• _DATASET RECORDS_
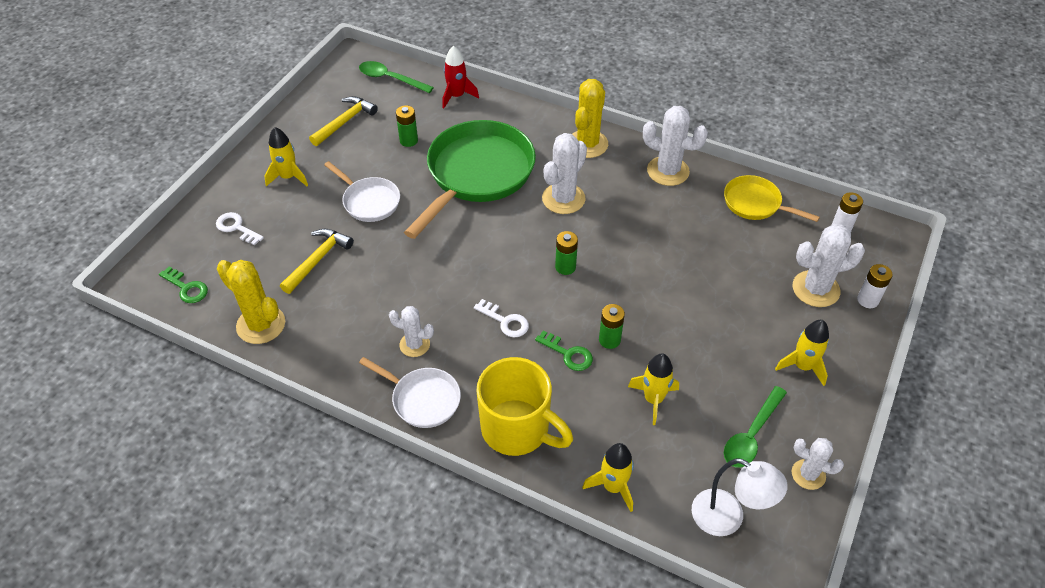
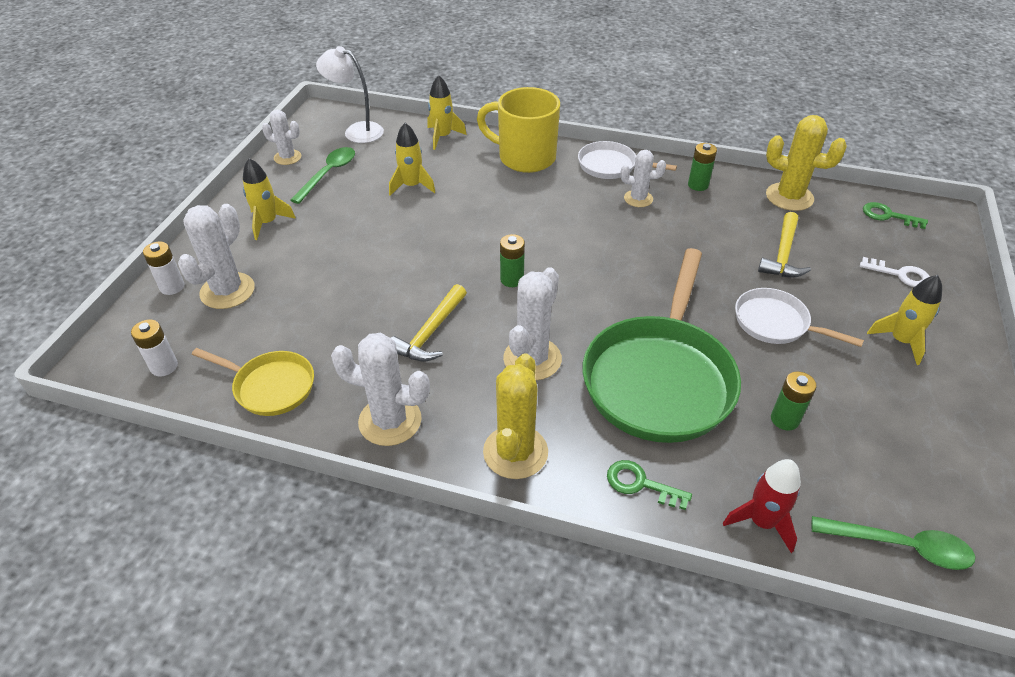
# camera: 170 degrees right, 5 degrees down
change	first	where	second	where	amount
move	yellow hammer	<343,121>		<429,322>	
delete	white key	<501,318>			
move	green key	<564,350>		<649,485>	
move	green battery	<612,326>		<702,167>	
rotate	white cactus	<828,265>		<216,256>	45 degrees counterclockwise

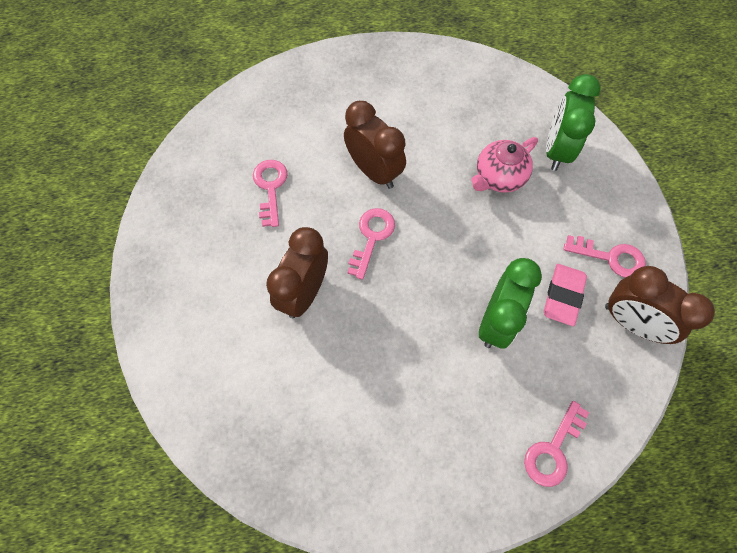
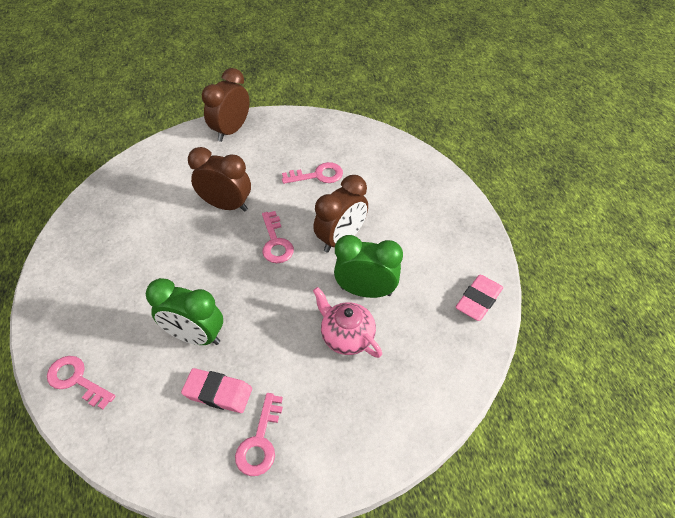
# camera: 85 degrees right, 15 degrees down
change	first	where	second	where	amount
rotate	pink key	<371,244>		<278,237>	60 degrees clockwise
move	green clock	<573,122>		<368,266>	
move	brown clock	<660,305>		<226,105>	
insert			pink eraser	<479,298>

• _EXERCISE_
Return the material exactly as given above, picture-free.

• _REPLY_
# camera: 170 degrees right, 5 degrees down
change	first	where	second	where	amount
move	yellow hammer	<343,121>		<429,322>	
delete	white key	<501,318>			
move	green key	<564,350>		<649,485>	
move	green battery	<612,326>		<702,167>	
rotate	white cactus	<828,265>		<216,256>	45 degrees counterclockwise

# camera: 85 degrees right, 15 degrees down
change	first	where	second	where	amount
rotate	pink key	<371,244>		<278,237>	60 degrees clockwise
move	green clock	<573,122>		<368,266>	
move	brown clock	<660,305>		<226,105>	
insert			pink eraser	<479,298>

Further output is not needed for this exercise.